### Task goal
Copy every entry word for word. Skip the pictures.

START Input records

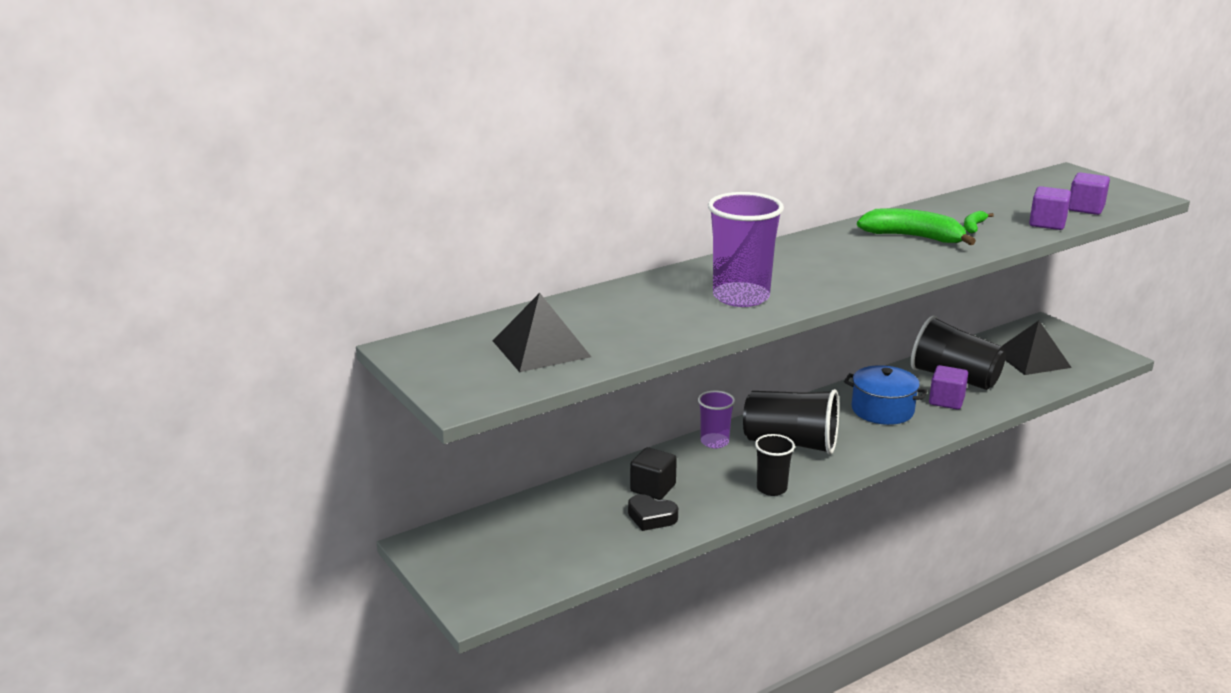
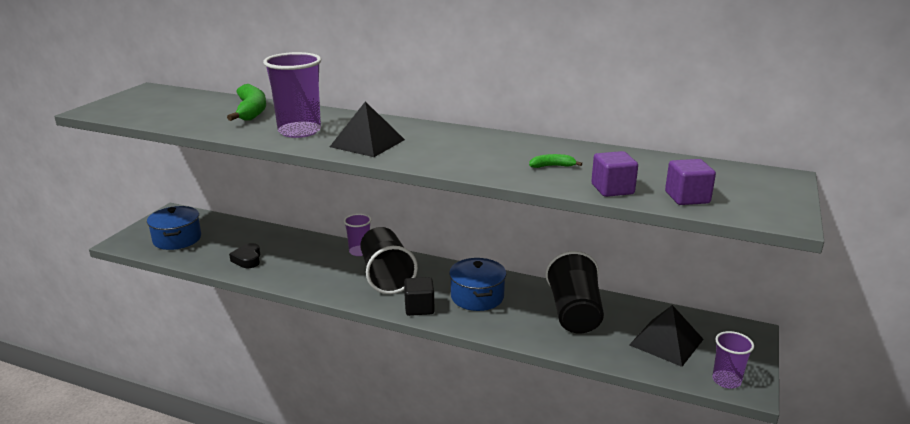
camera: 55 degrees right, 0 degrees up
(523, 557) = (177, 239): none -> blue pot
(541, 348) = (170, 109): black pyramid -> black pyramid (367, 143)
(653, 488) = (282, 250): black cube -> black cube (419, 308)
(771, 489) = (317, 286): black cup -> none
(913, 237) = (491, 153): green banana -> green banana (251, 111)
(946, 401) = (528, 319): purple cube -> none
(1102, 359) = (726, 380): none -> purple cup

END Input records

### Solution
camera: 55 degrees right, 0 degrees up
(523, 557) = (177, 239): none -> blue pot
(541, 348) = (170, 109): black pyramid -> black pyramid (367, 143)
(653, 488) = (282, 250): black cube -> black cube (419, 308)
(771, 489) = (317, 286): black cup -> none
(913, 237) = (491, 153): green banana -> green banana (251, 111)
(946, 401) = (528, 319): purple cube -> none
(1102, 359) = (726, 380): none -> purple cup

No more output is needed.